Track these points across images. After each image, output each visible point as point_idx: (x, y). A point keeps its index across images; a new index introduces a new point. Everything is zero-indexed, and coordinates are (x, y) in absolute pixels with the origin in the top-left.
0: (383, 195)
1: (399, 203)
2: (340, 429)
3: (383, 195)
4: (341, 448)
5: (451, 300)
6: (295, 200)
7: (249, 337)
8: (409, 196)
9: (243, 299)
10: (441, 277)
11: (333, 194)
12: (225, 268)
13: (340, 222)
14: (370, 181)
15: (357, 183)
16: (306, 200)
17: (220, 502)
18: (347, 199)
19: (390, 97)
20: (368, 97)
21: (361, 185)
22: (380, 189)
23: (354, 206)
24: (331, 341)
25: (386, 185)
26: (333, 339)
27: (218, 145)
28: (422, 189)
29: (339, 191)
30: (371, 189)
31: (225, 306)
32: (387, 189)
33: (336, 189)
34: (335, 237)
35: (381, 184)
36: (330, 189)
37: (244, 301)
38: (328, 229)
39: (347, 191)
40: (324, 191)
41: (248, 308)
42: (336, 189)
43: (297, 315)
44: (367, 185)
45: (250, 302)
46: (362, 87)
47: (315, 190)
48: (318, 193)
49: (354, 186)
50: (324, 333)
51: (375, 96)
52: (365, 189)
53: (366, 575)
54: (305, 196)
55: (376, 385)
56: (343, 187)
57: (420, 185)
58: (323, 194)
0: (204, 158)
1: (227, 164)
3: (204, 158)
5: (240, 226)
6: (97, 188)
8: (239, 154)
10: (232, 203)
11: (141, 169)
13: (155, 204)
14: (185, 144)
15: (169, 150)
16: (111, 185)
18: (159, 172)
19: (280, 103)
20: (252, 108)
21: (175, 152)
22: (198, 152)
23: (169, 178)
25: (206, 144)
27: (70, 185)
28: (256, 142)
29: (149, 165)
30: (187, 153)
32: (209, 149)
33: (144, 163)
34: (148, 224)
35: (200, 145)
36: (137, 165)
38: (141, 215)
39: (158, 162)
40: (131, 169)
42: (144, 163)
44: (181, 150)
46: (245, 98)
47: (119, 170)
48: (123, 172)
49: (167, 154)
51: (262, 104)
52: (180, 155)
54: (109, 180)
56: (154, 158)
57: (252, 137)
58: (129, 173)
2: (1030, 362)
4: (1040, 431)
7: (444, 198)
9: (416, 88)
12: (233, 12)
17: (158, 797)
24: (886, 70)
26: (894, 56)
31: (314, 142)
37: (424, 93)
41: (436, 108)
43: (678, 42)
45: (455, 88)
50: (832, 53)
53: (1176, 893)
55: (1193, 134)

• • •

Stated problem:
Find every line in the items above that contains the word "keeps" and copy each of those lines.

Answer for the task:
Track these points across images. After each image, output each visible point as point_idx: (x, y). A point keeps its index across images; a new index introduces a new point. Everything is zero-indexed, and coordinates are (x, y) in absolute pixels with the origin in the top-left.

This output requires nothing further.